Before-and-after object lists
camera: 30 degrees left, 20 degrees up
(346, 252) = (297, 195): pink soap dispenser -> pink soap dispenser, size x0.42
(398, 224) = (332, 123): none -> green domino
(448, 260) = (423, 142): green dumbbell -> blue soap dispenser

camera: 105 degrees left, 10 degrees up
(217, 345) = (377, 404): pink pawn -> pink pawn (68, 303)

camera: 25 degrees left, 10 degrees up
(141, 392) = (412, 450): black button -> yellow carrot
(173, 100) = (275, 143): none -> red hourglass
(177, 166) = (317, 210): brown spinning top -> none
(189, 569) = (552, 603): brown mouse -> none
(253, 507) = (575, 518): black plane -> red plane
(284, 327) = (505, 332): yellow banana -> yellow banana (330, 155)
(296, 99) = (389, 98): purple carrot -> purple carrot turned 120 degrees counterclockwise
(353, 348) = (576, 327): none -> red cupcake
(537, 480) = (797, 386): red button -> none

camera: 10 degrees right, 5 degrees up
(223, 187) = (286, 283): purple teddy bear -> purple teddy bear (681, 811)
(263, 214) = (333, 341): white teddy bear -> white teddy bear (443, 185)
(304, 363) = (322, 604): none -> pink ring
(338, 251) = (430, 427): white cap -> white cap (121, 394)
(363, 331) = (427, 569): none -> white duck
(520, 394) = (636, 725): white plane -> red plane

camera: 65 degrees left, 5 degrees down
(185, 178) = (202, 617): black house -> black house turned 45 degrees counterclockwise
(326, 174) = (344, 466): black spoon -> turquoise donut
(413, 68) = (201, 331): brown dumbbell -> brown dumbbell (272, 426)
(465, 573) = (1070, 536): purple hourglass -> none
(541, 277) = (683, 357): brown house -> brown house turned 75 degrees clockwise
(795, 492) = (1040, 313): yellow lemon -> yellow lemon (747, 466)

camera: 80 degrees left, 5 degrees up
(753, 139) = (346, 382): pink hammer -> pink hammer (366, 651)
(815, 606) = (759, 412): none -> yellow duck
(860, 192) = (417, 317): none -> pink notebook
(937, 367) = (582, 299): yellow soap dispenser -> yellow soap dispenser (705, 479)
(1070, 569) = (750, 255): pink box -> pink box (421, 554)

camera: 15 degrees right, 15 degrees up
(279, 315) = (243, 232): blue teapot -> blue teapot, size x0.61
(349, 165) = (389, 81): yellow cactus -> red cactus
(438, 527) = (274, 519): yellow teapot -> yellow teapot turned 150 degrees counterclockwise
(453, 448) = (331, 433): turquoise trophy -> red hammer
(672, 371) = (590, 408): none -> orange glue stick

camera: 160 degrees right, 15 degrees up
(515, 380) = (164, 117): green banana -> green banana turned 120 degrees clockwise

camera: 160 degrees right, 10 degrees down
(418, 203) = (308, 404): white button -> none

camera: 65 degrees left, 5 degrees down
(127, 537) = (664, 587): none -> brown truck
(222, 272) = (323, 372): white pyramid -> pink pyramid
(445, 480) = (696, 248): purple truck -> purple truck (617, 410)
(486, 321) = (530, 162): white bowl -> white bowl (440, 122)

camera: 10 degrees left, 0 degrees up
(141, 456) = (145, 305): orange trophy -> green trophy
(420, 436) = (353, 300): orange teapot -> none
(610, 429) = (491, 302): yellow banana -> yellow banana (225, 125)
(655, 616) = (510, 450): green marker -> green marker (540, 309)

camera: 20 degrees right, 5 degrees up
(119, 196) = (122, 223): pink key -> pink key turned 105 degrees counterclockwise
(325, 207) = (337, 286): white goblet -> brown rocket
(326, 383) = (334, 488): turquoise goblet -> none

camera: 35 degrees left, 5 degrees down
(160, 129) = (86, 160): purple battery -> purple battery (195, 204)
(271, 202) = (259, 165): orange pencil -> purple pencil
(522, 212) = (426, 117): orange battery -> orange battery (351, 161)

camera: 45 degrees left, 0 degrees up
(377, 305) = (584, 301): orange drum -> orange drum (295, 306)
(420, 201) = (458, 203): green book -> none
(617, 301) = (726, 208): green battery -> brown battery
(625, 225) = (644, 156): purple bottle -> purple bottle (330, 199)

> [What needs to be done] Your task is to gather all lines from the entries above that hold the word "counterclockwise".

> [Answer box]
(296, 99) = (389, 98): purple carrot -> purple carrot turned 120 degrees counterclockwise
(185, 178) = (202, 617): black house -> black house turned 45 degrees counterclockwise
(438, 527) = (274, 519): yellow teapot -> yellow teapot turned 150 degrees counterclockwise
(119, 196) = (122, 223): pink key -> pink key turned 105 degrees counterclockwise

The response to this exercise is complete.